▶ Work required
Set down the entries below once more, precisely as they stand.

======== Data for processing ========

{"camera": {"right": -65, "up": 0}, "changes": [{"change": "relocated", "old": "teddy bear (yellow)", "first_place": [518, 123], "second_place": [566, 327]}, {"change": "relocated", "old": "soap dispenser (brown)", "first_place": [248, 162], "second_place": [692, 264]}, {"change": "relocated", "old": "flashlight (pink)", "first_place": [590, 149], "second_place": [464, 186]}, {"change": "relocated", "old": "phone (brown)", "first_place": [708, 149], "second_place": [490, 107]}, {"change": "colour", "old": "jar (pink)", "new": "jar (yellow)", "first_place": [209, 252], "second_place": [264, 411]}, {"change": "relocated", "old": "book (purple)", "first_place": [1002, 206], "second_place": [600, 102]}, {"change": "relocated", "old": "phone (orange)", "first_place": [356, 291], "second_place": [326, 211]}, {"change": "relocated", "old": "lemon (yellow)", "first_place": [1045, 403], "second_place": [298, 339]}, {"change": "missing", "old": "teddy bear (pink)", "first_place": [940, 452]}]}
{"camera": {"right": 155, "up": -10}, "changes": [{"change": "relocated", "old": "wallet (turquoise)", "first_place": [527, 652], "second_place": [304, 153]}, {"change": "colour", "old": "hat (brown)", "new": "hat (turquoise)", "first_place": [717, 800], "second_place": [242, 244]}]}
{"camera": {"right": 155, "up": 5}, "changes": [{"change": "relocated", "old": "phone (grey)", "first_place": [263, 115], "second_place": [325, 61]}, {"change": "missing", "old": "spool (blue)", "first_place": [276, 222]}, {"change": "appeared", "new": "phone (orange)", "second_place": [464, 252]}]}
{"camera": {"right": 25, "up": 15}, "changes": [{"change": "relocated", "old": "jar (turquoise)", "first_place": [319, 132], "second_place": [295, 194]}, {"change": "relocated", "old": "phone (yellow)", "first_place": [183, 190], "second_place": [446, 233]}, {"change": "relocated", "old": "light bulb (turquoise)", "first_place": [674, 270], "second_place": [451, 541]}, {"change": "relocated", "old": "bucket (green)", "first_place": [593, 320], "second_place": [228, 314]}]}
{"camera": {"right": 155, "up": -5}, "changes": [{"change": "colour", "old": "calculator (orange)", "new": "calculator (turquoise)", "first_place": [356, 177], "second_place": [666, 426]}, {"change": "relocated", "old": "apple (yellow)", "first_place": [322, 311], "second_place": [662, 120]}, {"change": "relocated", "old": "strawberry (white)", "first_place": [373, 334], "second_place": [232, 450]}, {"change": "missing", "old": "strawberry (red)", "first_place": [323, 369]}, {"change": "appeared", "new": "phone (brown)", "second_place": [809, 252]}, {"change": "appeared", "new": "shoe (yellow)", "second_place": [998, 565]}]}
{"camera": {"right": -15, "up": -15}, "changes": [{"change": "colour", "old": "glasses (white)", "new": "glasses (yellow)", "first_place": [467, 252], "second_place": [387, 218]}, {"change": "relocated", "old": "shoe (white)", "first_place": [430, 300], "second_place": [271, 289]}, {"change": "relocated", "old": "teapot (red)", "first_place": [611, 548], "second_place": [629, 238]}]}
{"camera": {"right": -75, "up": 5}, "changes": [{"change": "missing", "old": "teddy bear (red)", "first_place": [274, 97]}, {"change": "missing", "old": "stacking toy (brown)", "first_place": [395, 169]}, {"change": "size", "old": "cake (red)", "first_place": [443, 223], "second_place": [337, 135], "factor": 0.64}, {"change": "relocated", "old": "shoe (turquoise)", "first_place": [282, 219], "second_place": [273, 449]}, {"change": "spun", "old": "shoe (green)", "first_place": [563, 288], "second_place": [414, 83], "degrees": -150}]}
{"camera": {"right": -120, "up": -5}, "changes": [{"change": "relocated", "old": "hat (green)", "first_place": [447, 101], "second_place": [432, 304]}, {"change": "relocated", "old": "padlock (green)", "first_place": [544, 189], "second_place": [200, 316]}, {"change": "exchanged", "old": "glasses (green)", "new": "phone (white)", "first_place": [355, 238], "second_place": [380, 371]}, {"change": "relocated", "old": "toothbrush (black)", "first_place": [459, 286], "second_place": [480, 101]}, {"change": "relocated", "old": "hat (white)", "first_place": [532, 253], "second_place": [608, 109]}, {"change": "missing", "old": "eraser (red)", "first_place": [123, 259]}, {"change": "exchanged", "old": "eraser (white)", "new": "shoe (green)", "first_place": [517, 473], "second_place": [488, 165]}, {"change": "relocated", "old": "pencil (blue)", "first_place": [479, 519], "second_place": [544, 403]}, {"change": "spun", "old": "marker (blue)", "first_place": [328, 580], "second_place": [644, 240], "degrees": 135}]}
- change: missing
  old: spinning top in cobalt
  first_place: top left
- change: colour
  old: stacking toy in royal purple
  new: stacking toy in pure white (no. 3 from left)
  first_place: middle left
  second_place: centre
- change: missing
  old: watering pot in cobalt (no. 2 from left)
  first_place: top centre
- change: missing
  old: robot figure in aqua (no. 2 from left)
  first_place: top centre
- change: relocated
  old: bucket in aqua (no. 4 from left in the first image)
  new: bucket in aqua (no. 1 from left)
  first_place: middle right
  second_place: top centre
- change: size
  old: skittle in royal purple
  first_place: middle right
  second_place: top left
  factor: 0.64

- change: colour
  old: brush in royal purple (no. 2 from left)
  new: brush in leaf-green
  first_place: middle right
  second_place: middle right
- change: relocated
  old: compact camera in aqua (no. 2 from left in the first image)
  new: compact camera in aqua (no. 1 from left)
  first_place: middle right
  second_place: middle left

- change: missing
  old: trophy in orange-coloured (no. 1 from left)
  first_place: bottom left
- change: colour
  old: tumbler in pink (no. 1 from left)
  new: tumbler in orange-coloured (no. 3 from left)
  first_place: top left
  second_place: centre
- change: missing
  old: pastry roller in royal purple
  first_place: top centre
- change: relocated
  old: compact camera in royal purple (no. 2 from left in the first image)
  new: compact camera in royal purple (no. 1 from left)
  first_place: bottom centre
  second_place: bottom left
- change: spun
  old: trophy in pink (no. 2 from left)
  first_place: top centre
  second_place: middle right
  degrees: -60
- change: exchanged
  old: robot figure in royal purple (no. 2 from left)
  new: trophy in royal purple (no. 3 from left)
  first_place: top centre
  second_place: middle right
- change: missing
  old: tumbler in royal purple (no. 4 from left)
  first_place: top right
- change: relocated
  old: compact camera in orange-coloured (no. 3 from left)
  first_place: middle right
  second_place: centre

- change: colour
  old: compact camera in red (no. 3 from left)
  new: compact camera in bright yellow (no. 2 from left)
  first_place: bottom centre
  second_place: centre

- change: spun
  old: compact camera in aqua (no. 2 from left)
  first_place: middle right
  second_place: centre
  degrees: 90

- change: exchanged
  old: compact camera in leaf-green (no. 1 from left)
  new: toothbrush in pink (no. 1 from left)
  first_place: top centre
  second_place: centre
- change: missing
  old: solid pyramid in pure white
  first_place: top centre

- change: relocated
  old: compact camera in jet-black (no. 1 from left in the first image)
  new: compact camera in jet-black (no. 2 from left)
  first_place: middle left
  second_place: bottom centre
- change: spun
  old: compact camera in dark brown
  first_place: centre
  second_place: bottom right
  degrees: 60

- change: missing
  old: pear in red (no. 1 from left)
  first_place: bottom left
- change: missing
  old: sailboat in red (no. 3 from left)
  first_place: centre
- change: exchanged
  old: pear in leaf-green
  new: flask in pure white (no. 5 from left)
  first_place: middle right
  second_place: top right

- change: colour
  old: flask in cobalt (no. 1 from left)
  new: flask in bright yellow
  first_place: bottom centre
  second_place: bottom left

========

▶ Task answer
{"camera": {"right": -65, "up": 0}, "changes": [{"change": "relocated", "old": "teddy bear (yellow)", "first_place": [518, 123], "second_place": [566, 327]}, {"change": "relocated", "old": "soap dispenser (brown)", "first_place": [248, 162], "second_place": [692, 264]}, {"change": "relocated", "old": "flashlight (pink)", "first_place": [590, 149], "second_place": [464, 186]}, {"change": "relocated", "old": "phone (brown)", "first_place": [708, 149], "second_place": [490, 107]}, {"change": "colour", "old": "jar (pink)", "new": "jar (yellow)", "first_place": [209, 252], "second_place": [264, 411]}, {"change": "relocated", "old": "book (purple)", "first_place": [1002, 206], "second_place": [600, 102]}, {"change": "relocated", "old": "phone (orange)", "first_place": [356, 291], "second_place": [326, 211]}, {"change": "relocated", "old": "lemon (yellow)", "first_place": [1045, 403], "second_place": [298, 339]}, {"change": "missing", "old": "teddy bear (pink)", "first_place": [940, 452]}]}
{"camera": {"right": 155, "up": -10}, "changes": [{"change": "relocated", "old": "wallet (turquoise)", "first_place": [527, 652], "second_place": [304, 153]}, {"change": "colour", "old": "hat (brown)", "new": "hat (turquoise)", "first_place": [717, 800], "second_place": [242, 244]}]}
{"camera": {"right": 155, "up": 5}, "changes": [{"change": "relocated", "old": "phone (grey)", "first_place": [263, 115], "second_place": [325, 61]}, {"change": "missing", "old": "spool (blue)", "first_place": [276, 222]}, {"change": "appeared", "new": "phone (orange)", "second_place": [464, 252]}]}
{"camera": {"right": 25, "up": 15}, "changes": [{"change": "relocated", "old": "jar (turquoise)", "first_place": [319, 132], "second_place": [295, 194]}, {"change": "relocated", "old": "phone (yellow)", "first_place": [183, 190], "second_place": [446, 233]}, {"change": "relocated", "old": "light bulb (turquoise)", "first_place": [674, 270], "second_place": [451, 541]}, {"change": "relocated", "old": "bucket (green)", "first_place": [593, 320], "second_place": [228, 314]}]}
{"camera": {"right": 155, "up": -5}, "changes": [{"change": "colour", "old": "calculator (orange)", "new": "calculator (turquoise)", "first_place": [356, 177], "second_place": [666, 426]}, {"change": "relocated", "old": "apple (yellow)", "first_place": [322, 311], "second_place": [662, 120]}, {"change": "relocated", "old": "strawberry (white)", "first_place": [373, 334], "second_place": [232, 450]}, {"change": "missing", "old": "strawberry (red)", "first_place": [323, 369]}, {"change": "appeared", "new": "phone (brown)", "second_place": [809, 252]}, {"change": "appeared", "new": "shoe (yellow)", "second_place": [998, 565]}]}
{"camera": {"right": -15, "up": -15}, "changes": [{"change": "colour", "old": "glasses (white)", "new": "glasses (yellow)", "first_place": [467, 252], "second_place": [387, 218]}, {"change": "relocated", "old": "shoe (white)", "first_place": [430, 300], "second_place": [271, 289]}, {"change": "relocated", "old": "teapot (red)", "first_place": [611, 548], "second_place": [629, 238]}]}
{"camera": {"right": -75, "up": 5}, "changes": [{"change": "missing", "old": "teddy bear (red)", "first_place": [274, 97]}, {"change": "missing", "old": "stacking toy (brown)", "first_place": [395, 169]}, {"change": "size", "old": "cake (red)", "first_place": [443, 223], "second_place": [337, 135], "factor": 0.64}, {"change": "relocated", "old": "shoe (turquoise)", "first_place": [282, 219], "second_place": [273, 449]}, {"change": "spun", "old": "shoe (green)", "first_place": [563, 288], "second_place": [414, 83], "degrees": -150}]}
{"camera": {"right": -120, "up": -5}, "changes": [{"change": "relocated", "old": "hat (green)", "first_place": [447, 101], "second_place": [432, 304]}, {"change": "relocated", "old": "padlock (green)", "first_place": [544, 189], "second_place": [200, 316]}, {"change": "exchanged", "old": "glasses (green)", "new": "phone (white)", "first_place": [355, 238], "second_place": [380, 371]}, {"change": "relocated", "old": "toothbrush (black)", "first_place": [459, 286], "second_place": [480, 101]}, {"change": "relocated", "old": "hat (white)", "first_place": [532, 253], "second_place": [608, 109]}, {"change": "missing", "old": "eraser (red)", "first_place": [123, 259]}, {"change": "exchanged", "old": "eraser (white)", "new": "shoe (green)", "first_place": [517, 473], "second_place": [488, 165]}, {"change": "relocated", "old": "pencil (blue)", "first_place": [479, 519], "second_place": [544, 403]}, {"change": "spun", "old": "marker (blue)", "first_place": [328, 580], "second_place": [644, 240], "degrees": 135}]}
- change: missing
  old: spinning top in cobalt
  first_place: top left
- change: colour
  old: stacking toy in royal purple
  new: stacking toy in pure white (no. 3 from left)
  first_place: middle left
  second_place: centre
- change: missing
  old: watering pot in cobalt (no. 2 from left)
  first_place: top centre
- change: missing
  old: robot figure in aqua (no. 2 from left)
  first_place: top centre
- change: relocated
  old: bucket in aqua (no. 4 from left in the first image)
  new: bucket in aqua (no. 1 from left)
  first_place: middle right
  second_place: top centre
- change: size
  old: skittle in royal purple
  first_place: middle right
  second_place: top left
  factor: 0.64

- change: colour
  old: brush in royal purple (no. 2 from left)
  new: brush in leaf-green
  first_place: middle right
  second_place: middle right
- change: relocated
  old: compact camera in aqua (no. 2 from left in the first image)
  new: compact camera in aqua (no. 1 from left)
  first_place: middle right
  second_place: middle left

- change: missing
  old: trophy in orange-coloured (no. 1 from left)
  first_place: bottom left
- change: colour
  old: tumbler in pink (no. 1 from left)
  new: tumbler in orange-coloured (no. 3 from left)
  first_place: top left
  second_place: centre
- change: missing
  old: pastry roller in royal purple
  first_place: top centre
- change: relocated
  old: compact camera in royal purple (no. 2 from left in the first image)
  new: compact camera in royal purple (no. 1 from left)
  first_place: bottom centre
  second_place: bottom left
- change: spun
  old: trophy in pink (no. 2 from left)
  first_place: top centre
  second_place: middle right
  degrees: -60
- change: exchanged
  old: robot figure in royal purple (no. 2 from left)
  new: trophy in royal purple (no. 3 from left)
  first_place: top centre
  second_place: middle right
- change: missing
  old: tumbler in royal purple (no. 4 from left)
  first_place: top right
- change: relocated
  old: compact camera in orange-coloured (no. 3 from left)
  first_place: middle right
  second_place: centre

- change: colour
  old: compact camera in red (no. 3 from left)
  new: compact camera in bright yellow (no. 2 from left)
  first_place: bottom centre
  second_place: centre

- change: spun
  old: compact camera in aqua (no. 2 from left)
  first_place: middle right
  second_place: centre
  degrees: 90

- change: exchanged
  old: compact camera in leaf-green (no. 1 from left)
  new: toothbrush in pink (no. 1 from left)
  first_place: top centre
  second_place: centre
- change: missing
  old: solid pyramid in pure white
  first_place: top centre

- change: relocated
  old: compact camera in jet-black (no. 1 from left in the first image)
  new: compact camera in jet-black (no. 2 from left)
  first_place: middle left
  second_place: bottom centre
- change: spun
  old: compact camera in dark brown
  first_place: centre
  second_place: bottom right
  degrees: 60

- change: missing
  old: pear in red (no. 1 from left)
  first_place: bottom left
- change: missing
  old: sailboat in red (no. 3 from left)
  first_place: centre
- change: exchanged
  old: pear in leaf-green
  new: flask in pure white (no. 5 from left)
  first_place: middle right
  second_place: top right

- change: colour
  old: flask in cobalt (no. 1 from left)
  new: flask in bright yellow
  first_place: bottom centre
  second_place: bottom left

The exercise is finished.